__Your objective__
Write out the data again exactly, skipping every picture.

__Collected material__
★ ★ ★ ★ ★

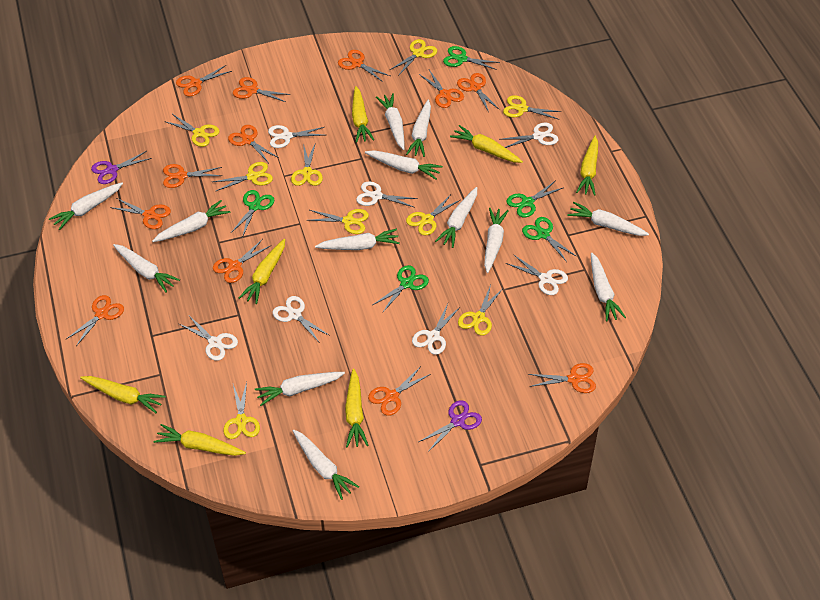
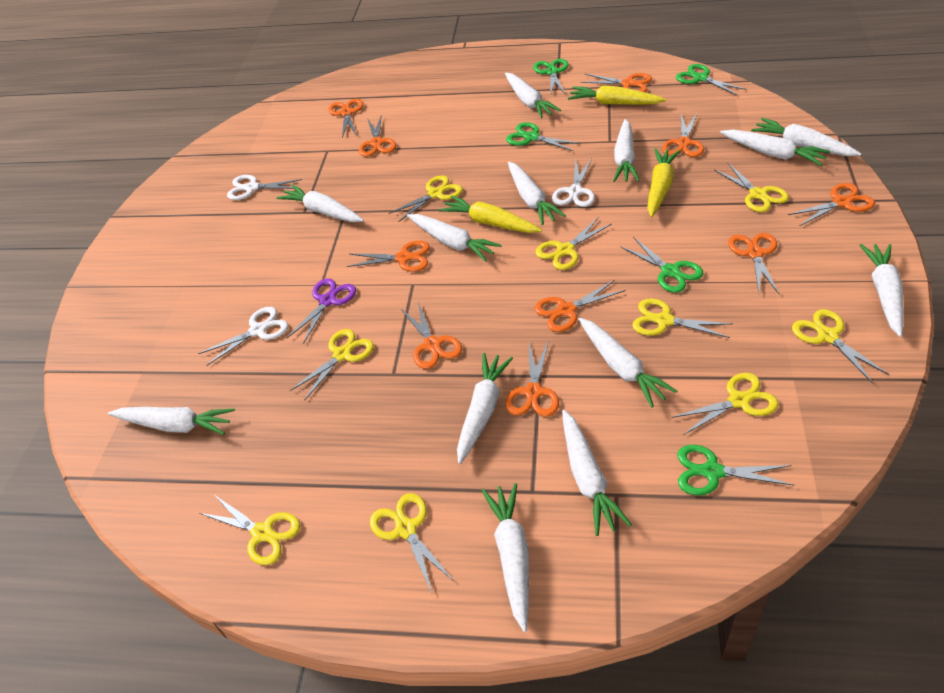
orange scissors: 12 -> 10
purple scissors: 2 -> 1
white scissors: 7 -> 3
yellow carrot: 7 -> 3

★ ★ ★ ★ ★

__Result below__
orange scissors: 12 -> 10
purple scissors: 2 -> 1
white scissors: 7 -> 3
yellow carrot: 7 -> 3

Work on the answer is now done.